WHAT IS BEING ASKED. For each line below with the word "heart", write out a copy.

INFORMATION PROVIDED.
----

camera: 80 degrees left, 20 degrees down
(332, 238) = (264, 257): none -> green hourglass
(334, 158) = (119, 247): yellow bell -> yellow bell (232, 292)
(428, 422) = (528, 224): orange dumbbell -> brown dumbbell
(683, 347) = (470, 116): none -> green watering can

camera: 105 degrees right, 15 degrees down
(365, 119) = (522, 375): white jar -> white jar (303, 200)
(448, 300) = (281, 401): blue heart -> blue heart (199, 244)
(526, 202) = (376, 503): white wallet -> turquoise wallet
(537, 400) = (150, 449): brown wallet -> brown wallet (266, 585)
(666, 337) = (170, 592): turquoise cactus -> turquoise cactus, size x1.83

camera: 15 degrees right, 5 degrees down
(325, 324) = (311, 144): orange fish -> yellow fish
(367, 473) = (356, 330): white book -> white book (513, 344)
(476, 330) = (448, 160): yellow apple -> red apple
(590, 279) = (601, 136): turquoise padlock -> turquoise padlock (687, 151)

----

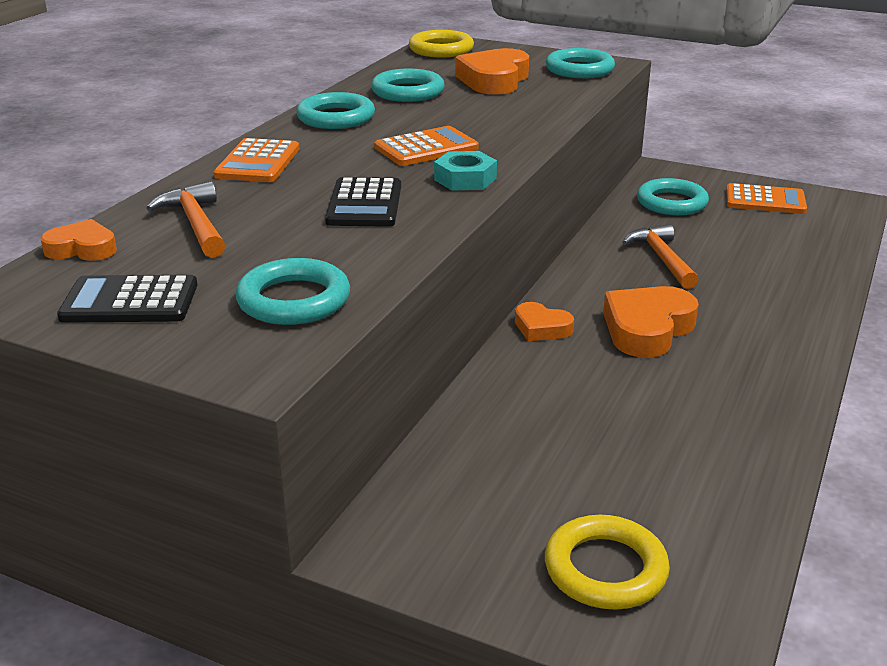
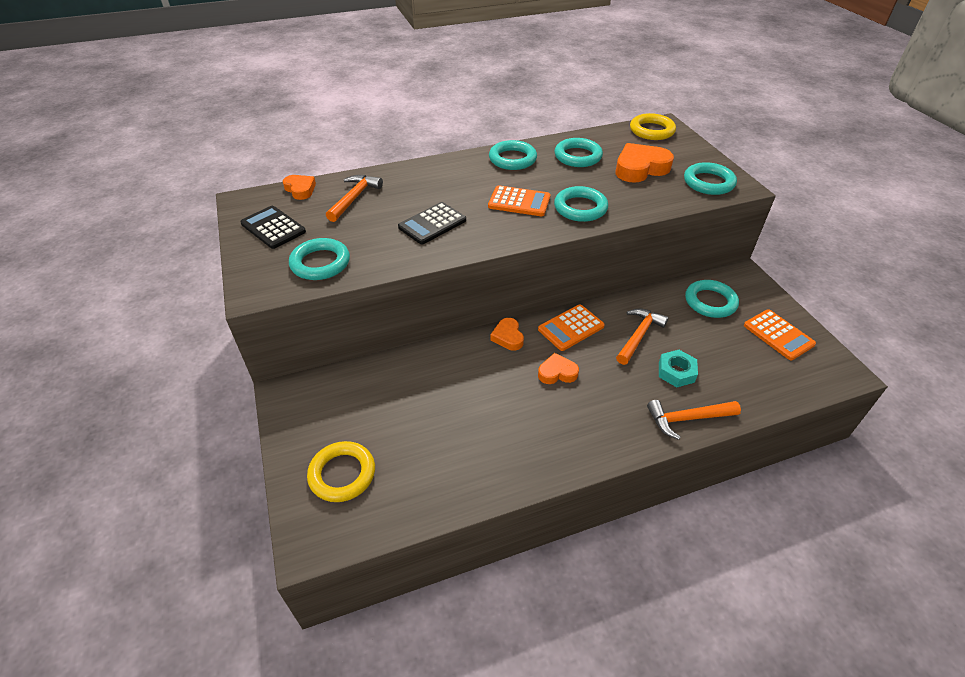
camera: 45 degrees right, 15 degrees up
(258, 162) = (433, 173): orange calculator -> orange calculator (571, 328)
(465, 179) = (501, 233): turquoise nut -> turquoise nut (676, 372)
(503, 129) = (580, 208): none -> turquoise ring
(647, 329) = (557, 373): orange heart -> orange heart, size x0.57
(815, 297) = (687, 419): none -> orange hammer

----

RESPONSE TO THE TASK.
(448, 300) = (281, 401): blue heart -> blue heart (199, 244)
(647, 329) = (557, 373): orange heart -> orange heart, size x0.57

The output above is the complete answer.